Content starts

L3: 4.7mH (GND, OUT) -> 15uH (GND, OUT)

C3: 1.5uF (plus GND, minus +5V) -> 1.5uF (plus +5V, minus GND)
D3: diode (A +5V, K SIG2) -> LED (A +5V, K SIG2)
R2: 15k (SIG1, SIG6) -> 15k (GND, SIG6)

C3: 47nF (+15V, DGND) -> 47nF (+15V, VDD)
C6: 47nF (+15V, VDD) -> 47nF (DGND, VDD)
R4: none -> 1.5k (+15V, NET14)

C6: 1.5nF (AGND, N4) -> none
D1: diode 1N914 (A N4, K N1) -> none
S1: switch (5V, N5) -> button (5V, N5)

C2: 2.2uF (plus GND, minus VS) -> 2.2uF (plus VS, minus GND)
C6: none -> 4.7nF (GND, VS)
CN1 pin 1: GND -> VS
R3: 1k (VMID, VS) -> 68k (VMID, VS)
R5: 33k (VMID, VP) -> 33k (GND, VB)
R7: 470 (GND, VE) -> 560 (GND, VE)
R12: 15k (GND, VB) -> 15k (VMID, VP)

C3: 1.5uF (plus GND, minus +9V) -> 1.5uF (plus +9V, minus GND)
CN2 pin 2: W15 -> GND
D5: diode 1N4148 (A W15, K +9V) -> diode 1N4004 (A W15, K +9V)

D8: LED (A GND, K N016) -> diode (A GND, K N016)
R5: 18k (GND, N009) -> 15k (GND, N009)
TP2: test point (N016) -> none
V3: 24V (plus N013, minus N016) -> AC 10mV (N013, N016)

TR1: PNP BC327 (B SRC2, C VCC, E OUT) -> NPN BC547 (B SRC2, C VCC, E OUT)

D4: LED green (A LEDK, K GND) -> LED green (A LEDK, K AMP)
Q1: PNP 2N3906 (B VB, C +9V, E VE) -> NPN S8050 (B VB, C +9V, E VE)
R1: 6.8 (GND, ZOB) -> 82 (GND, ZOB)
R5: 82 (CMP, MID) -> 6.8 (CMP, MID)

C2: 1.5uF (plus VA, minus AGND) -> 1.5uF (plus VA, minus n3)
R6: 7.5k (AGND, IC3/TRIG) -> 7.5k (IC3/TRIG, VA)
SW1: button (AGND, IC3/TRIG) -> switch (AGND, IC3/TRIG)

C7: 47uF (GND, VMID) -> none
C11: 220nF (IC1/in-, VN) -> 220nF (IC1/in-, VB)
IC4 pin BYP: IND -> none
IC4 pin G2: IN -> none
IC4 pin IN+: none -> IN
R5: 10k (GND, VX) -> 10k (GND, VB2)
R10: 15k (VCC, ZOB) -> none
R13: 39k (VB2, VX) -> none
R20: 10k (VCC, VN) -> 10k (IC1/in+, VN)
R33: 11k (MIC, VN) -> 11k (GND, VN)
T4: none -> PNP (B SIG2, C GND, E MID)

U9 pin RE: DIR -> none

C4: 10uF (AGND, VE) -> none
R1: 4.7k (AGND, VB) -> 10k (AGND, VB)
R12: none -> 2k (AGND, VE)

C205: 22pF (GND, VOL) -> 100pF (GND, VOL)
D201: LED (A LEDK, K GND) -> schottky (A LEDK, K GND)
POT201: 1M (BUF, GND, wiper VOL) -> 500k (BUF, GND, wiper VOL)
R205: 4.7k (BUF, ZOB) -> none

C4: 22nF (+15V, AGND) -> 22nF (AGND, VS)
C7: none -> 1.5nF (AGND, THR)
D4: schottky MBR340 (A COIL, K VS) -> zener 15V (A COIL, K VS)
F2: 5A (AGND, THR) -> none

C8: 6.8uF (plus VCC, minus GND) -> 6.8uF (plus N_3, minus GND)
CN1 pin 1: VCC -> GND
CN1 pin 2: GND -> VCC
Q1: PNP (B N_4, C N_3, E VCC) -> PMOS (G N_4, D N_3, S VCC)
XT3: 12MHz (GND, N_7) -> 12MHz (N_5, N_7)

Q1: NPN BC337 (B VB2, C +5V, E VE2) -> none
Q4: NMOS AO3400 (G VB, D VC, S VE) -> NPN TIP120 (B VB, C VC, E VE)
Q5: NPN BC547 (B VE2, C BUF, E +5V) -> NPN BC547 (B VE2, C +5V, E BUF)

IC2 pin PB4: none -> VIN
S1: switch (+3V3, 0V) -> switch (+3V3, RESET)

Content ends

Try it:
A faithful, complete copy of the entries above is required.

Completed exercise:
L3: 4.7mH (GND, OUT) -> 15uH (GND, OUT)

C3: 1.5uF (plus GND, minus +5V) -> 1.5uF (plus +5V, minus GND)
D3: diode (A +5V, K SIG2) -> LED (A +5V, K SIG2)
R2: 15k (SIG1, SIG6) -> 15k (GND, SIG6)

C3: 47nF (+15V, DGND) -> 47nF (+15V, VDD)
C6: 47nF (+15V, VDD) -> 47nF (DGND, VDD)
R4: none -> 1.5k (+15V, NET14)

C6: 1.5nF (AGND, N4) -> none
D1: diode 1N914 (A N4, K N1) -> none
S1: switch (5V, N5) -> button (5V, N5)

C2: 2.2uF (plus GND, minus VS) -> 2.2uF (plus VS, minus GND)
C6: none -> 4.7nF (GND, VS)
CN1 pin 1: GND -> VS
R3: 1k (VMID, VS) -> 68k (VMID, VS)
R5: 33k (VMID, VP) -> 33k (GND, VB)
R7: 470 (GND, VE) -> 560 (GND, VE)
R12: 15k (GND, VB) -> 15k (VMID, VP)

C3: 1.5uF (plus GND, minus +9V) -> 1.5uF (plus +9V, minus GND)
CN2 pin 2: W15 -> GND
D5: diode 1N4148 (A W15, K +9V) -> diode 1N4004 (A W15, K +9V)

D8: LED (A GND, K N016) -> diode (A GND, K N016)
R5: 18k (GND, N009) -> 15k (GND, N009)
TP2: test point (N016) -> none
V3: 24V (plus N013, minus N016) -> AC 10mV (N013, N016)

TR1: PNP BC327 (B SRC2, C VCC, E OUT) -> NPN BC547 (B SRC2, C VCC, E OUT)

D4: LED green (A LEDK, K GND) -> LED green (A LEDK, K AMP)
Q1: PNP 2N3906 (B VB, C +9V, E VE) -> NPN S8050 (B VB, C +9V, E VE)
R1: 6.8 (GND, ZOB) -> 82 (GND, ZOB)
R5: 82 (CMP, MID) -> 6.8 (CMP, MID)

C2: 1.5uF (plus VA, minus AGND) -> 1.5uF (plus VA, minus n3)
R6: 7.5k (AGND, IC3/TRIG) -> 7.5k (IC3/TRIG, VA)
SW1: button (AGND, IC3/TRIG) -> switch (AGND, IC3/TRIG)

C7: 47uF (GND, VMID) -> none
C11: 220nF (IC1/in-, VN) -> 220nF (IC1/in-, VB)
IC4 pin BYP: IND -> none
IC4 pin G2: IN -> none
IC4 pin IN+: none -> IN
R5: 10k (GND, VX) -> 10k (GND, VB2)
R10: 15k (VCC, ZOB) -> none
R13: 39k (VB2, VX) -> none
R20: 10k (VCC, VN) -> 10k (IC1/in+, VN)
R33: 11k (MIC, VN) -> 11k (GND, VN)
T4: none -> PNP (B SIG2, C GND, E MID)

U9 pin RE: DIR -> none

C4: 10uF (AGND, VE) -> none
R1: 4.7k (AGND, VB) -> 10k (AGND, VB)
R12: none -> 2k (AGND, VE)

C205: 22pF (GND, VOL) -> 100pF (GND, VOL)
D201: LED (A LEDK, K GND) -> schottky (A LEDK, K GND)
POT201: 1M (BUF, GND, wiper VOL) -> 500k (BUF, GND, wiper VOL)
R205: 4.7k (BUF, ZOB) -> none

C4: 22nF (+15V, AGND) -> 22nF (AGND, VS)
C7: none -> 1.5nF (AGND, THR)
D4: schottky MBR340 (A COIL, K VS) -> zener 15V (A COIL, K VS)
F2: 5A (AGND, THR) -> none

C8: 6.8uF (plus VCC, minus GND) -> 6.8uF (plus N_3, minus GND)
CN1 pin 1: VCC -> GND
CN1 pin 2: GND -> VCC
Q1: PNP (B N_4, C N_3, E VCC) -> PMOS (G N_4, D N_3, S VCC)
XT3: 12MHz (GND, N_7) -> 12MHz (N_5, N_7)

Q1: NPN BC337 (B VB2, C +5V, E VE2) -> none
Q4: NMOS AO3400 (G VB, D VC, S VE) -> NPN TIP120 (B VB, C VC, E VE)
Q5: NPN BC547 (B VE2, C BUF, E +5V) -> NPN BC547 (B VE2, C +5V, E BUF)

IC2 pin PB4: none -> VIN
S1: switch (+3V3, 0V) -> switch (+3V3, RESET)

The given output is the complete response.